▶ **What is being asked**:
Below are records; count the lines among them that include the string "round", and state only the number.

(Stored items from a collection)
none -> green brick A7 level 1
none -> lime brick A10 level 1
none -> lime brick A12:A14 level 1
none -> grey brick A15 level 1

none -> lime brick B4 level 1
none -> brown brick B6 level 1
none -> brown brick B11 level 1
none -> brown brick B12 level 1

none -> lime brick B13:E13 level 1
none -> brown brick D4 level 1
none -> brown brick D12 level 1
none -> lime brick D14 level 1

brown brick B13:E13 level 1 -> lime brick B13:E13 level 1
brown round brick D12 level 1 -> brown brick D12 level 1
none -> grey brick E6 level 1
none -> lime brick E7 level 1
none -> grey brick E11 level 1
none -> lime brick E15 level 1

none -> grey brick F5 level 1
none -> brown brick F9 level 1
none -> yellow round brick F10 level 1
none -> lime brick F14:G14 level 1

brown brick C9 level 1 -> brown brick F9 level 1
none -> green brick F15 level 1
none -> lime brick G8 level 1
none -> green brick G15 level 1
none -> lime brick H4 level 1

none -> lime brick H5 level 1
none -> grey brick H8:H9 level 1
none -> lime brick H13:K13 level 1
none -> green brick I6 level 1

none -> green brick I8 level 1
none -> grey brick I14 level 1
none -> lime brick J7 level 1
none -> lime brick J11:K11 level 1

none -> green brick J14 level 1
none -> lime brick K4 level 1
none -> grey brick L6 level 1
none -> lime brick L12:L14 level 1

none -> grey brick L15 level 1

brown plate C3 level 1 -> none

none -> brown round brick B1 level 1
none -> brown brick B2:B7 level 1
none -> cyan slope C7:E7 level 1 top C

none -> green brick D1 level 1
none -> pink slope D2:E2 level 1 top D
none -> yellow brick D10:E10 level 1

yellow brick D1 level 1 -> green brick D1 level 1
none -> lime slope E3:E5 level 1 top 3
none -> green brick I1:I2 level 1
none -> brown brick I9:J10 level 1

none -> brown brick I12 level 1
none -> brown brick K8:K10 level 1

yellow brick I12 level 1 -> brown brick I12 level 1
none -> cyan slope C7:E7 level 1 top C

▶ **Solved exercise**:
3